▸ Task prompt:
Reproduce the entries that follow exactly. No picture should appear in the result.

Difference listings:
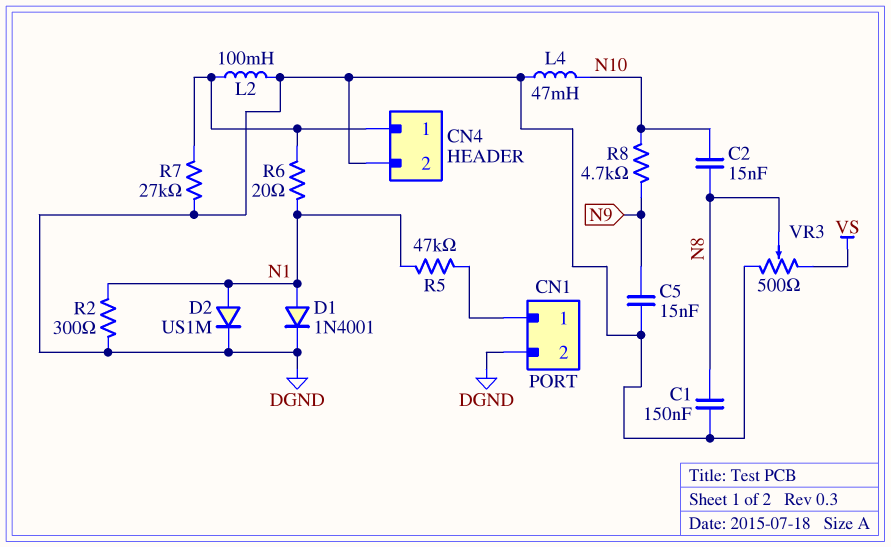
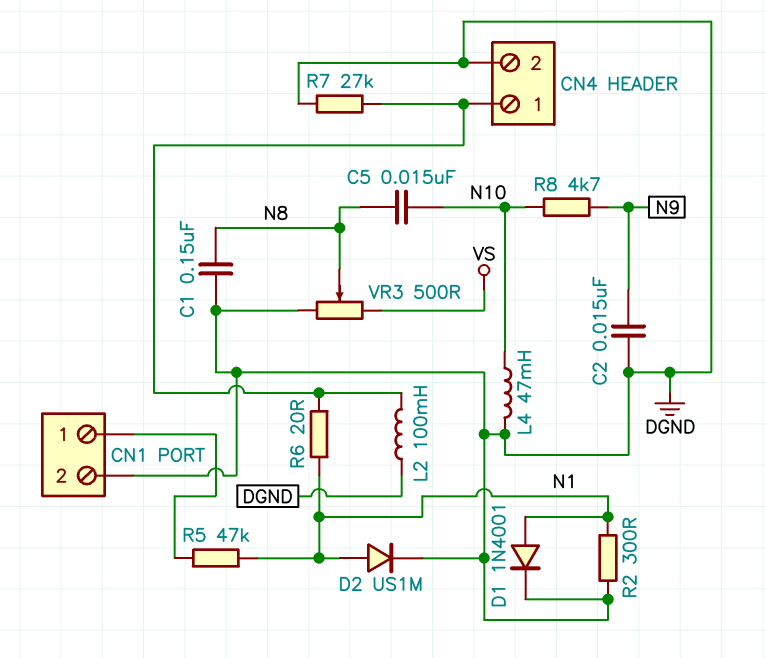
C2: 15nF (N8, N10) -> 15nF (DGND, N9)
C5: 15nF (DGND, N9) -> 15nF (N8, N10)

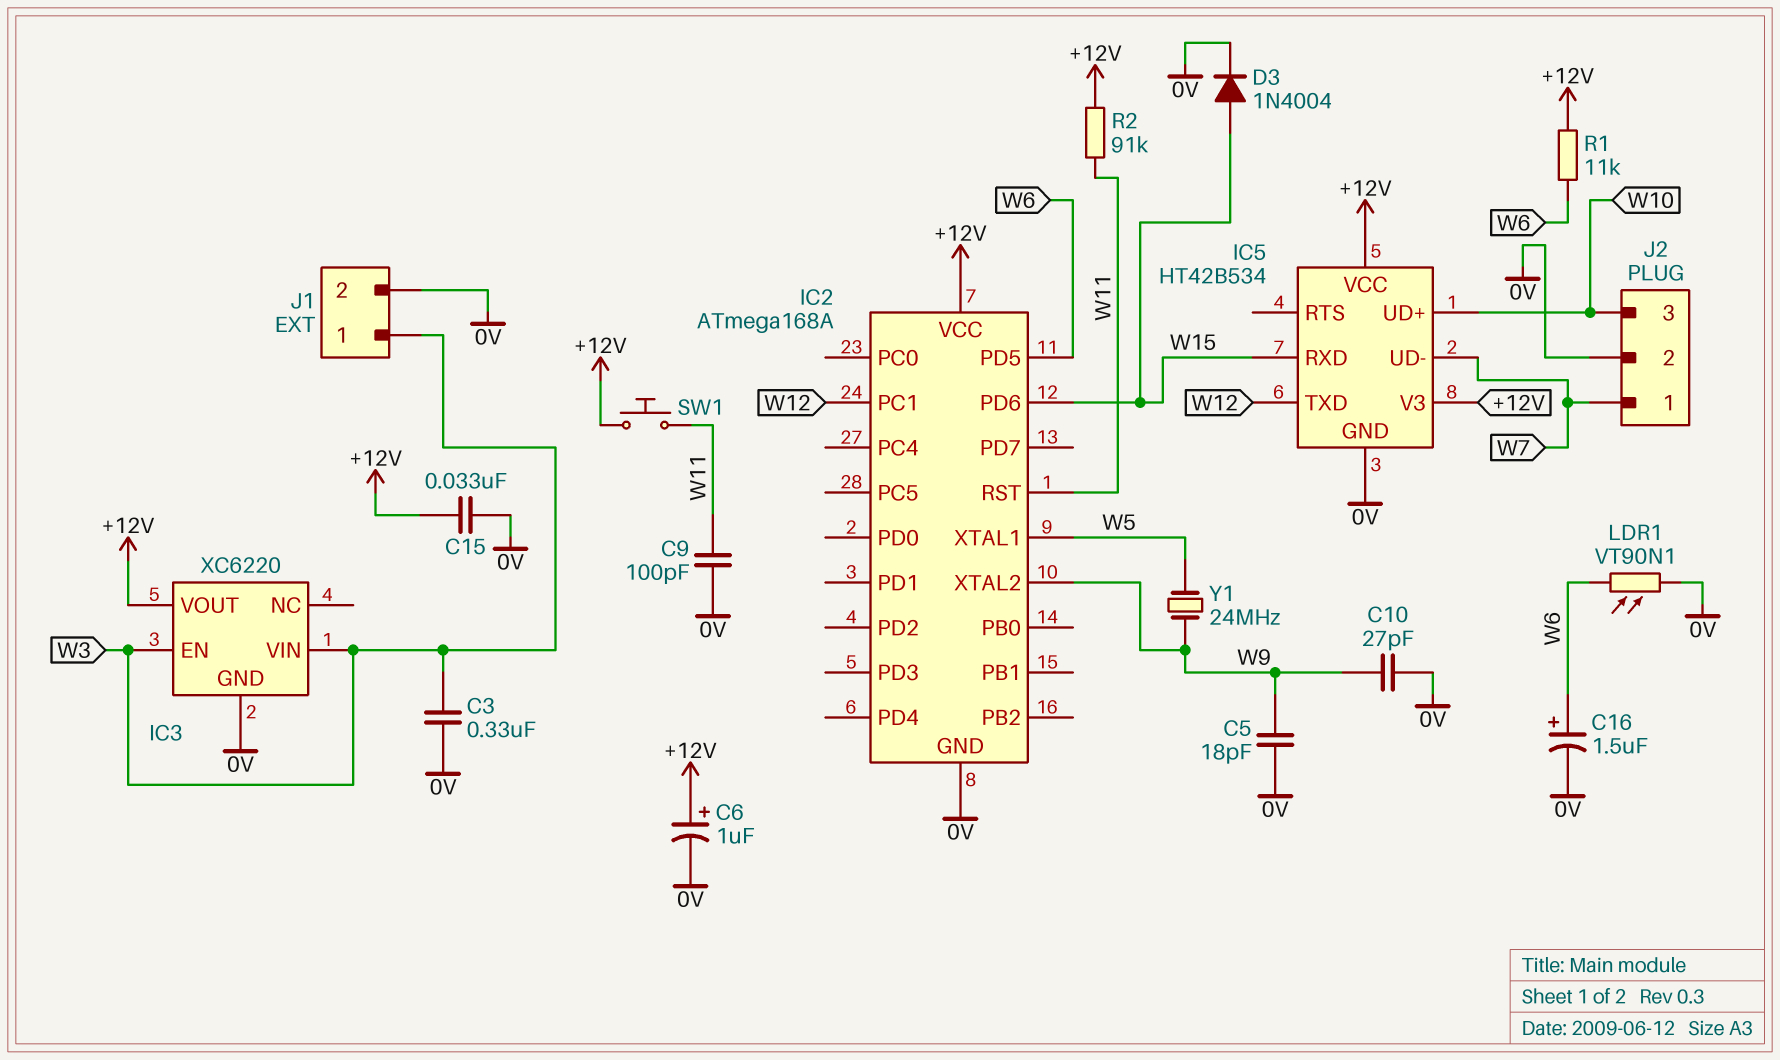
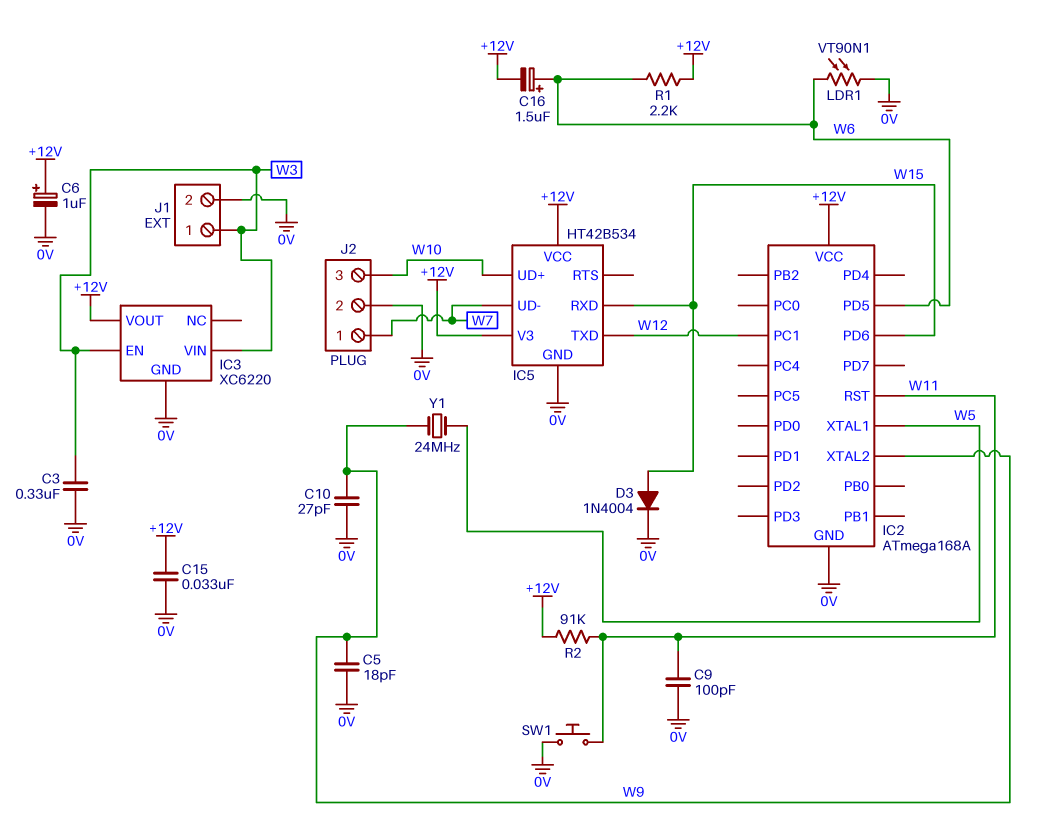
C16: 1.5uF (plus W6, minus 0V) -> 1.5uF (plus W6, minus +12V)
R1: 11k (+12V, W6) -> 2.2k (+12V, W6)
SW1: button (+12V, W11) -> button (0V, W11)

▸ Task output:
C2: 15nF (N8, N10) -> 15nF (DGND, N9)
C5: 15nF (DGND, N9) -> 15nF (N8, N10)

C16: 1.5uF (plus W6, minus 0V) -> 1.5uF (plus W6, minus +12V)
R1: 11k (+12V, W6) -> 2.2k (+12V, W6)
SW1: button (+12V, W11) -> button (0V, W11)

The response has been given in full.